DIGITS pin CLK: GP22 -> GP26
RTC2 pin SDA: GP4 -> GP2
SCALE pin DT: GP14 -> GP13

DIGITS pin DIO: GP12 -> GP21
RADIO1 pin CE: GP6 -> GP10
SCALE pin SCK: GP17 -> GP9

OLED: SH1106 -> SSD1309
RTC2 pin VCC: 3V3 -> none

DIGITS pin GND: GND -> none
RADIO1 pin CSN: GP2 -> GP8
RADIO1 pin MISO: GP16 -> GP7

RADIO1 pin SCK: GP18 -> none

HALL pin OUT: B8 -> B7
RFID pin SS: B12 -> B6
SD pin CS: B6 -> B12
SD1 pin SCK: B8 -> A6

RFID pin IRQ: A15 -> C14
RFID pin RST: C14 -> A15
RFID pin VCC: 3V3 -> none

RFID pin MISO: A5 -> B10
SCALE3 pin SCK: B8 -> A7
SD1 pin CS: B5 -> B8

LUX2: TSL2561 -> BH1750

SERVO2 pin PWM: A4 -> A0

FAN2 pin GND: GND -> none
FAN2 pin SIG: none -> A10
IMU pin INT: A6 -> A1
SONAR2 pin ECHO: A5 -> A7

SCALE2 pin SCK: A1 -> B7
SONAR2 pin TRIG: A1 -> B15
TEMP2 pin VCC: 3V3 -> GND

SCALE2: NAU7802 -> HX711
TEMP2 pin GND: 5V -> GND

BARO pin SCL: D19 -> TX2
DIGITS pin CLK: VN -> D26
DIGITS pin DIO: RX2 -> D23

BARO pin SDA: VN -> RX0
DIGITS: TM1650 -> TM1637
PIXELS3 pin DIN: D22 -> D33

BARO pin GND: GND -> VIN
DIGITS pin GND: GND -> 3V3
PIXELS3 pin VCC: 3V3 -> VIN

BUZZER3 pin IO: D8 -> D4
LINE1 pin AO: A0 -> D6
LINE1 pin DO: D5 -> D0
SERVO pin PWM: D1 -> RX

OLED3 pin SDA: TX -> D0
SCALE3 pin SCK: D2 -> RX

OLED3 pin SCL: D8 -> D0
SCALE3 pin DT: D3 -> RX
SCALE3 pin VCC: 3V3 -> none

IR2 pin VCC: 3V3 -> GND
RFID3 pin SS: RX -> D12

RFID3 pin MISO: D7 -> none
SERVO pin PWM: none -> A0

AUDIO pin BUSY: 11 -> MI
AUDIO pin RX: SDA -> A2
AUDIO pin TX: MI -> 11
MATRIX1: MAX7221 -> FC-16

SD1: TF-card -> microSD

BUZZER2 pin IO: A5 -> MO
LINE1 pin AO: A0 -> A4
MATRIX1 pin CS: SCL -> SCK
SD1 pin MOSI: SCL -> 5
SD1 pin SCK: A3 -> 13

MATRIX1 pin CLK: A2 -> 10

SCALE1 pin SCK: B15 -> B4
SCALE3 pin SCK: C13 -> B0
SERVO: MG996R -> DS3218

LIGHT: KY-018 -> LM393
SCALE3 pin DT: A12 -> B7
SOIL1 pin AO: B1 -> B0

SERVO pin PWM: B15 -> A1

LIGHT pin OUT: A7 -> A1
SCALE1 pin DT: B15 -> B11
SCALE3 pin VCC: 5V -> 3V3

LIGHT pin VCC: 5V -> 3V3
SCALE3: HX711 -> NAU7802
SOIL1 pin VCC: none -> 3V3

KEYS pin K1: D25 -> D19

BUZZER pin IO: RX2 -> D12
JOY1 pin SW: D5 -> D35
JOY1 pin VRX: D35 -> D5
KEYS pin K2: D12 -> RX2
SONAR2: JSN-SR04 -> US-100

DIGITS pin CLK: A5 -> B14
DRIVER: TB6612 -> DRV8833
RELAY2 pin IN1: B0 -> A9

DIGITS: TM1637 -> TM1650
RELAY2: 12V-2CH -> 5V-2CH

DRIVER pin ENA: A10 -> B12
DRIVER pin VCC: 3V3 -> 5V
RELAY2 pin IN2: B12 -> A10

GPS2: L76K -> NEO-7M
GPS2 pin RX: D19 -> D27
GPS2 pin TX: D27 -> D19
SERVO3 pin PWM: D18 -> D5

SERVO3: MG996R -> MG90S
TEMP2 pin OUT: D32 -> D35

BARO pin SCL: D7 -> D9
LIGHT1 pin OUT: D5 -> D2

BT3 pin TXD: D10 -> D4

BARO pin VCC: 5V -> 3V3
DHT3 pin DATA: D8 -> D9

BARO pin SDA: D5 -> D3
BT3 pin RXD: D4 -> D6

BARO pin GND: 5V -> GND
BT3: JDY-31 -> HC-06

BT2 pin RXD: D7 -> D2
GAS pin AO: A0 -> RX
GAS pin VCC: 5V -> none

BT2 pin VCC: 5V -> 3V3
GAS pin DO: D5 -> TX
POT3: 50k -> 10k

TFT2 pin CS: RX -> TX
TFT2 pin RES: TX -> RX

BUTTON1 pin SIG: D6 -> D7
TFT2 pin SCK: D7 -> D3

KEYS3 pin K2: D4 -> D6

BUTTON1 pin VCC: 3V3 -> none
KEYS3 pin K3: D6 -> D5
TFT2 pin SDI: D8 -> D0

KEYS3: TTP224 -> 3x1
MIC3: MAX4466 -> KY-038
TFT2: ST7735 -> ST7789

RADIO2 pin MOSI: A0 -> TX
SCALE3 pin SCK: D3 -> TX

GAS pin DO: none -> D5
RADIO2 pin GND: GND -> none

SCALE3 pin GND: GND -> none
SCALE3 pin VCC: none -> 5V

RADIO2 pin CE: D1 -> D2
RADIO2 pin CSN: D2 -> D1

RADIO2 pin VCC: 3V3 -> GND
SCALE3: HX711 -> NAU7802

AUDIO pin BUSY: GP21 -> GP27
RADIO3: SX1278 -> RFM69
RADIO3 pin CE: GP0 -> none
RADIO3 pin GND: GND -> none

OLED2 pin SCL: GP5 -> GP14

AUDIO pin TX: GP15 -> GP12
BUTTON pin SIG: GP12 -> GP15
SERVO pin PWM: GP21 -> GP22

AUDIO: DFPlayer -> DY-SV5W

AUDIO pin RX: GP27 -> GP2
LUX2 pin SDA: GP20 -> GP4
++++++++
WHAT IS BEING ASKED: Find every line above that contains the word "DRIVER", and return each one.

EXERCISE OUTPUT:
DRIVER: TB6612 -> DRV8833
DRIVER pin ENA: A10 -> B12
DRIVER pin VCC: 3V3 -> 5V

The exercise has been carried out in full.